Assigned task — Exactly the lines from the line that has "building: [57,116,85,141] -> [52,62,90,96]" through the final line below are to be retyped, and the pictures are not.

Data shown —

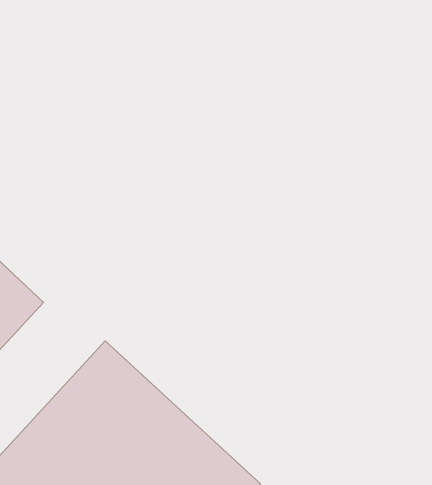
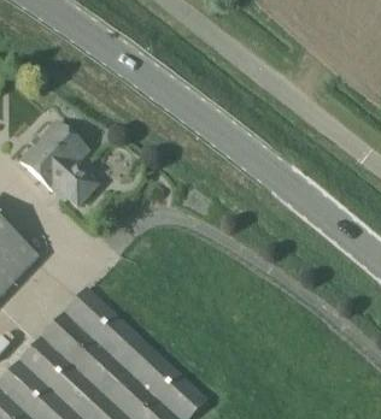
building: none -> [20,118,96,201]

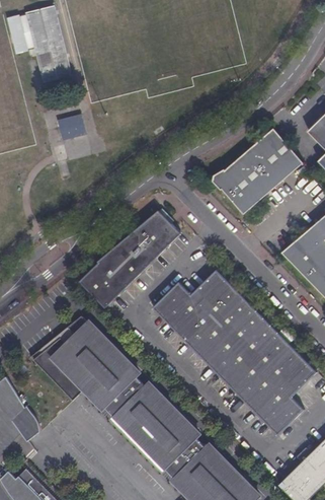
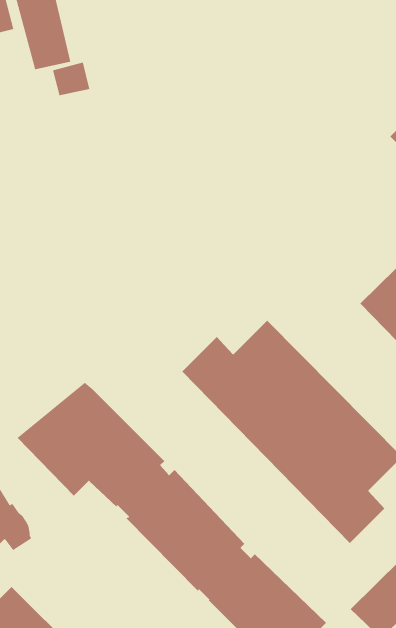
building: [57,116,85,141] -> [52,62,90,96]
building: [214,128,303,214] -> none
building: [76,209,177,304] -> none

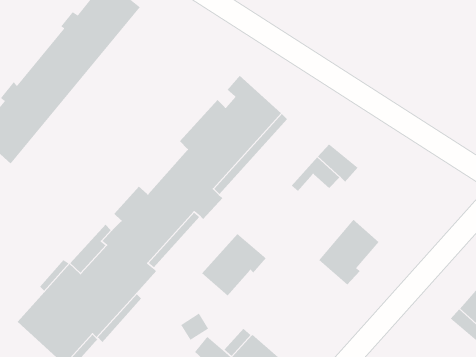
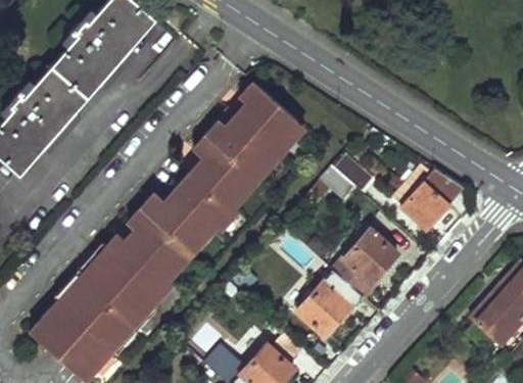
building: none -> [393,167,466,229]
building: [201,233,267,297] -> [297,272,364,336]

Your response —
building: [57,116,85,141] -> [52,62,90,96]
building: [214,128,303,214] -> none
building: [76,209,177,304] -> none

building: none -> [393,167,466,229]
building: [201,233,267,297] -> [297,272,364,336]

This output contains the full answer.